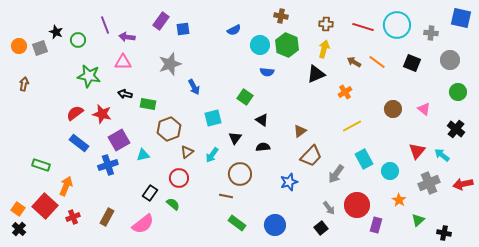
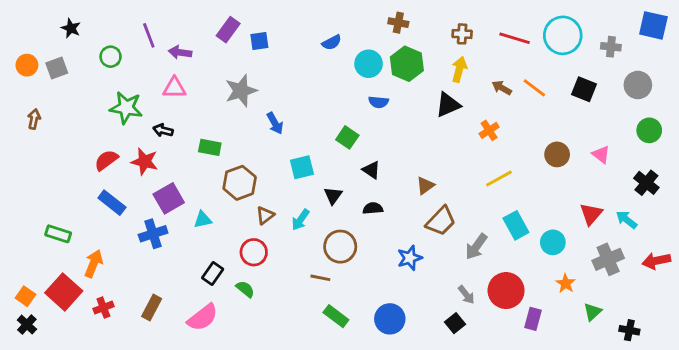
black star: (56, 32) -> (71, 28), moved
black arrow: (125, 94) -> (163, 130), moved

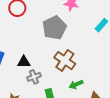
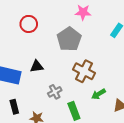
black triangle: (24, 62) -> (37, 66), moved

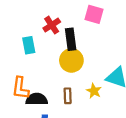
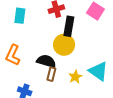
cyan rectangle: (29, 45) -> (20, 16), moved
black semicircle: (37, 99) -> (46, 61), moved

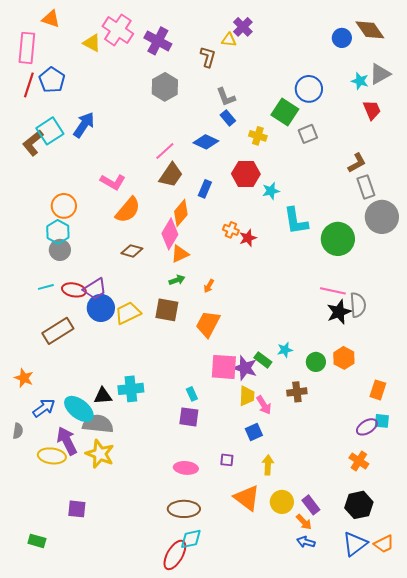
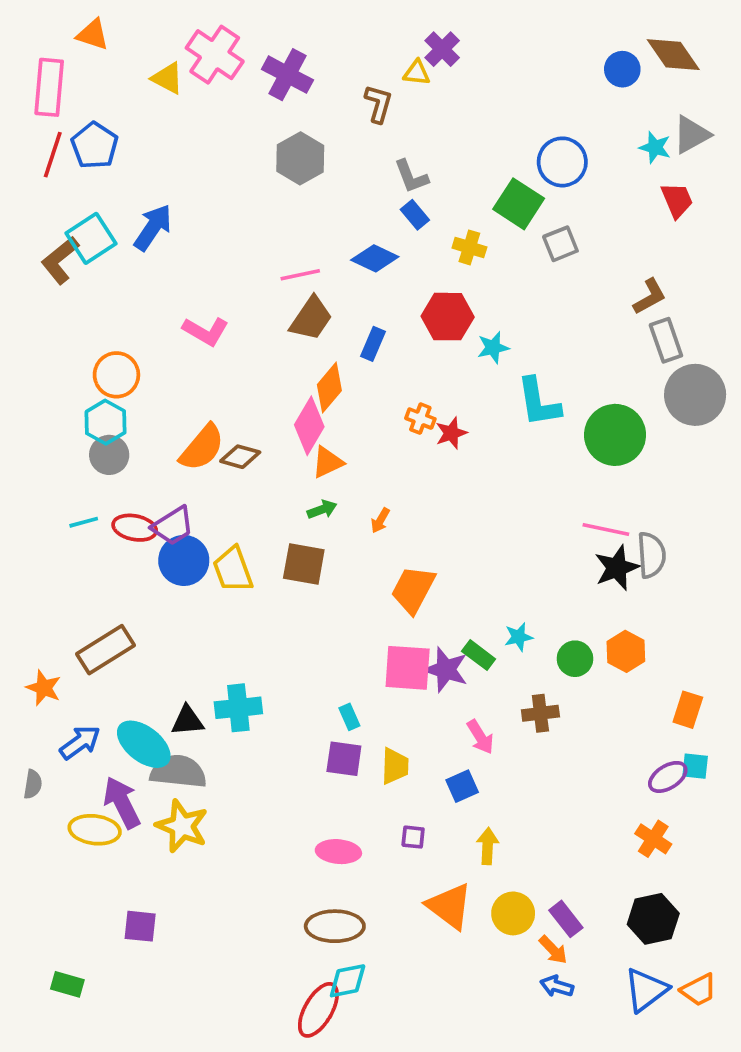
pink line: (165, 151) -> (300, 275), turned 30
orange semicircle: (128, 210) -> (202, 448), moved
yellow trapezoid: (128, 313) -> (233, 570), turned -84
orange trapezoid: (208, 324) -> (413, 590), moved
brown rectangle: (58, 331) -> (106, 650), moved
yellow trapezoid: (247, 396) -> (395, 766), moved

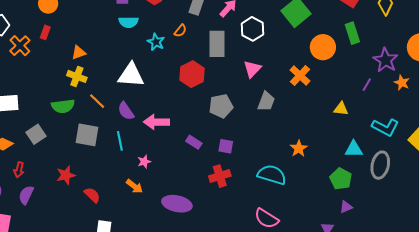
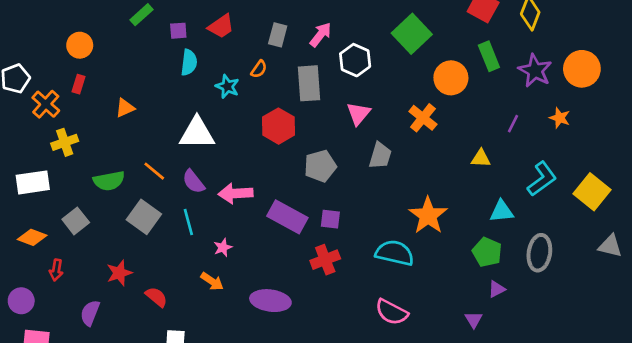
cyan semicircle: (129, 22) -> (189, 62), turned -78
purple star: (386, 60) -> (535, 71), moved
yellow cross: (77, 76) -> (65, 142), moved, turned -36
cyan L-shape: (385, 127) -> (542, 179), turned -60
gray square: (87, 135) -> (144, 217), turned 30
purple rectangle: (194, 142) -> (287, 217), size x1.8
orange star: (299, 148) -> (428, 215), size x1.6
gray ellipse: (380, 165) -> (539, 253), moved
purple semicircle: (26, 195) -> (90, 313), moved

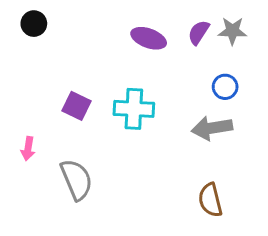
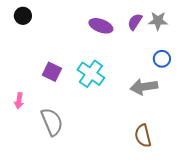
blue circle: (225, 87) -> (162, 59), moved
cyan cross: (134, 109) -> (91, 74), turned 32

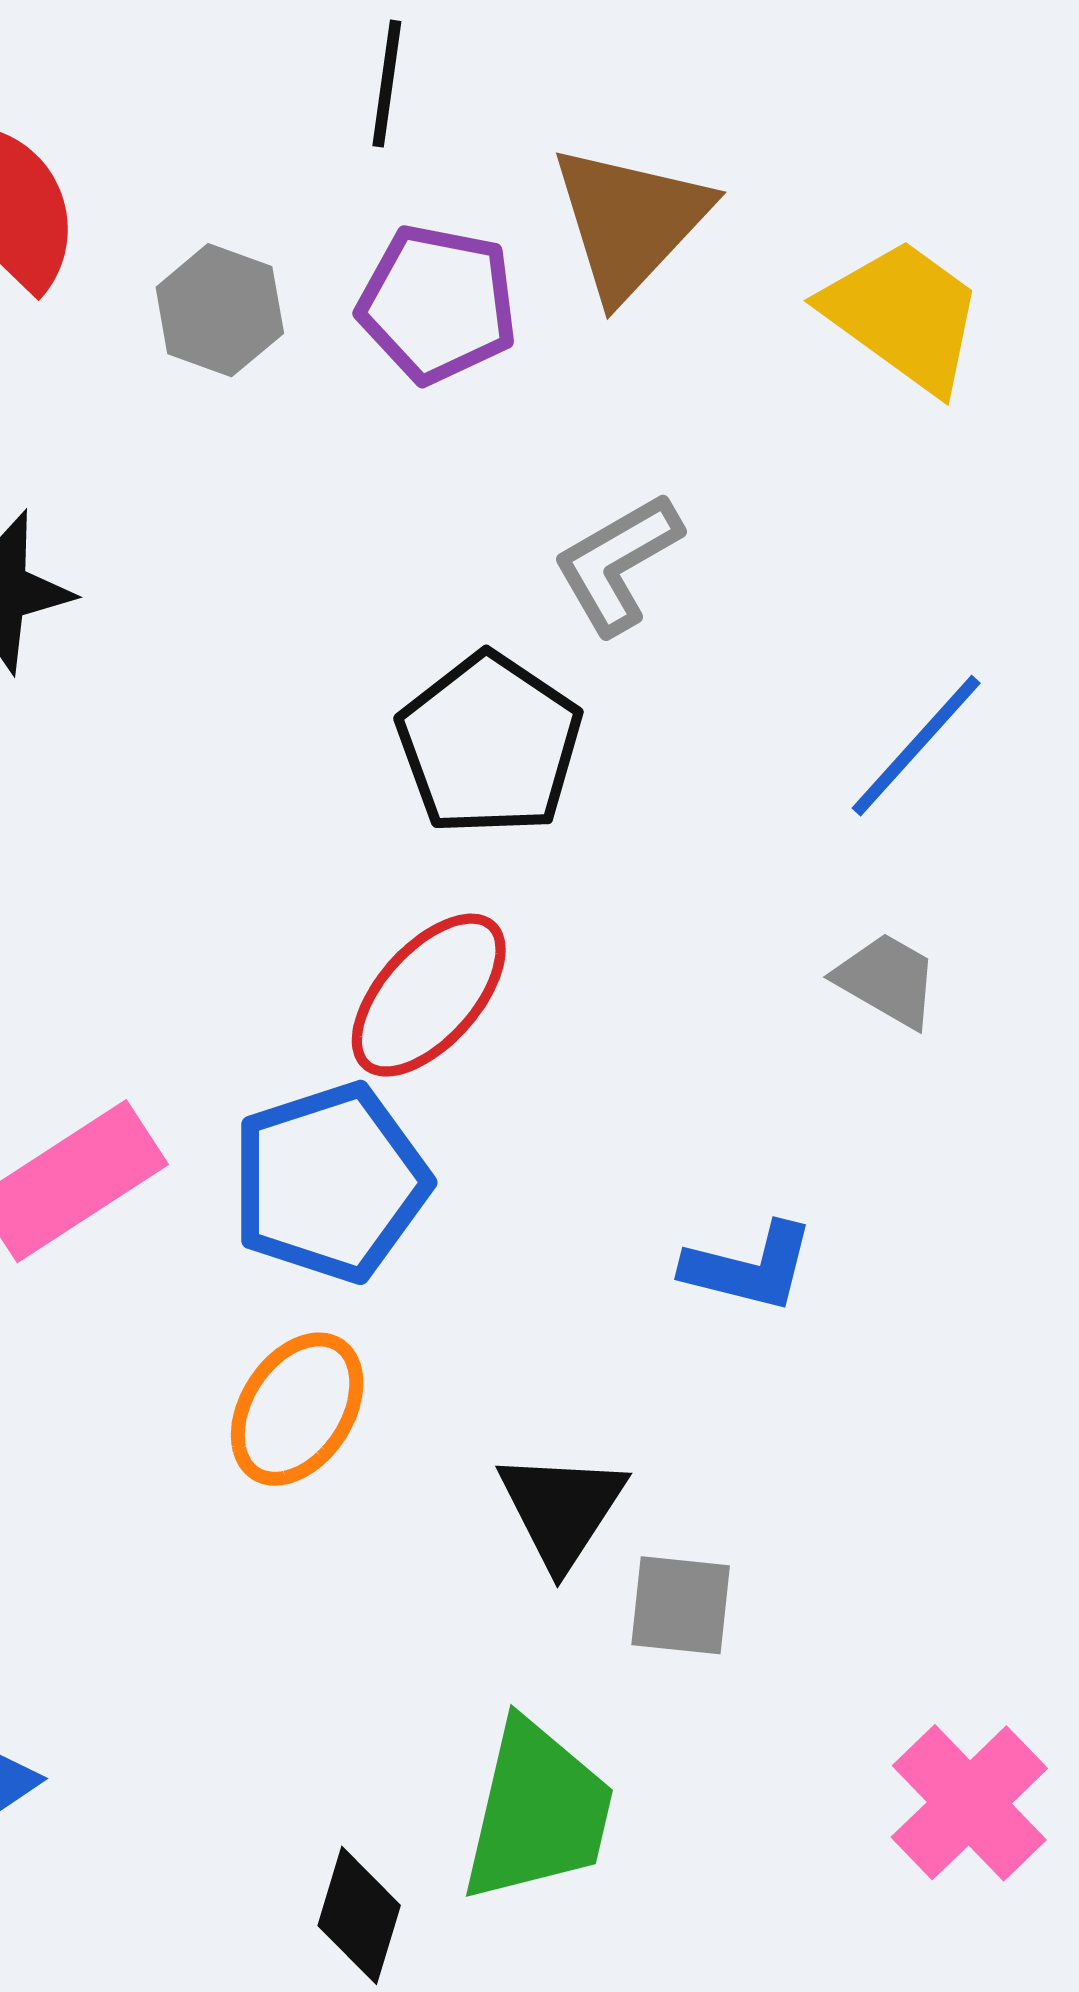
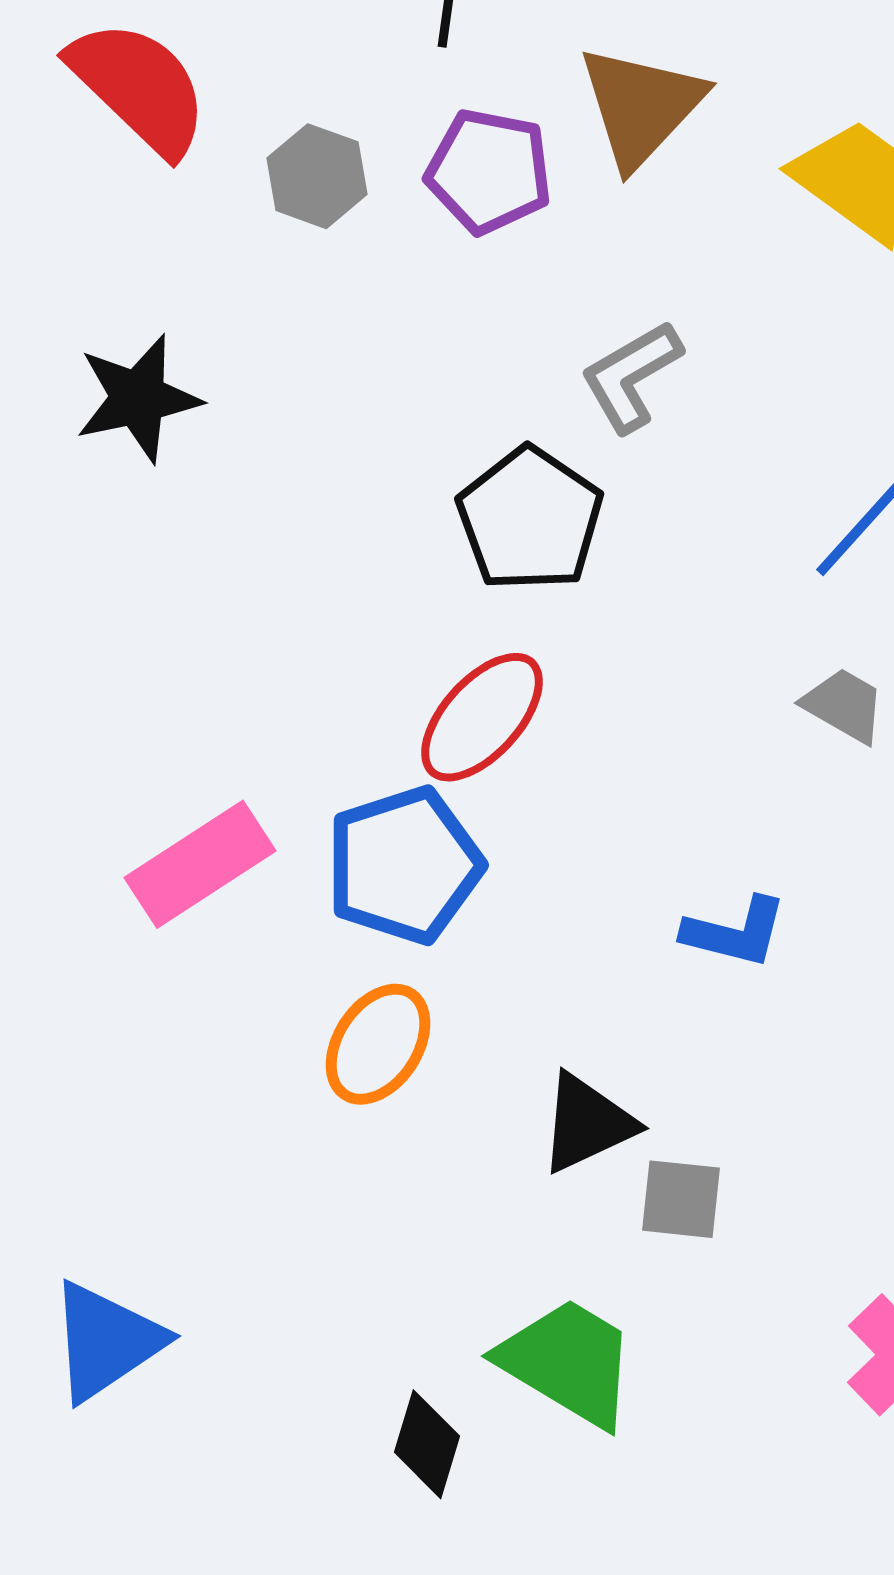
black triangle: (562, 1509) -> (587, 1123), turned 32
green trapezoid: (538, 1812) -> (568, 1362), turned -72

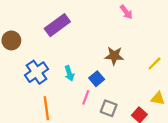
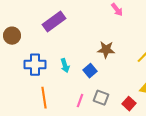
blue cross: (37, 72) -> (35, 65), turned 35
pink line: (86, 97) -> (80, 101), moved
::::::::
_Work required_
Repeat the listing verbatim, pictures excluded.

_Task answer_
black star: (56, 32) -> (71, 28), moved
black arrow: (125, 94) -> (163, 130), moved

black triangle: (24, 62) -> (37, 66), moved

cyan rectangle: (29, 45) -> (20, 16), moved
black semicircle: (37, 99) -> (46, 61), moved

pink line: (165, 151) -> (300, 275), turned 30
orange semicircle: (128, 210) -> (202, 448), moved
yellow trapezoid: (128, 313) -> (233, 570), turned -84
orange trapezoid: (208, 324) -> (413, 590), moved
brown rectangle: (58, 331) -> (106, 650), moved
yellow trapezoid: (247, 396) -> (395, 766), moved

cyan semicircle: (129, 22) -> (189, 62), turned -78
purple star: (386, 60) -> (535, 71), moved
yellow cross: (77, 76) -> (65, 142), moved, turned -36
cyan L-shape: (385, 127) -> (542, 179), turned -60
gray square: (87, 135) -> (144, 217), turned 30
purple rectangle: (194, 142) -> (287, 217), size x1.8
orange star: (299, 148) -> (428, 215), size x1.6
gray ellipse: (380, 165) -> (539, 253), moved
purple semicircle: (26, 195) -> (90, 313), moved

blue circle: (225, 87) -> (162, 59), moved
cyan cross: (134, 109) -> (91, 74), turned 32

black triangle: (562, 1509) -> (587, 1123), turned 32
green trapezoid: (538, 1812) -> (568, 1362), turned -72

blue cross: (37, 72) -> (35, 65), turned 35
pink line: (86, 97) -> (80, 101), moved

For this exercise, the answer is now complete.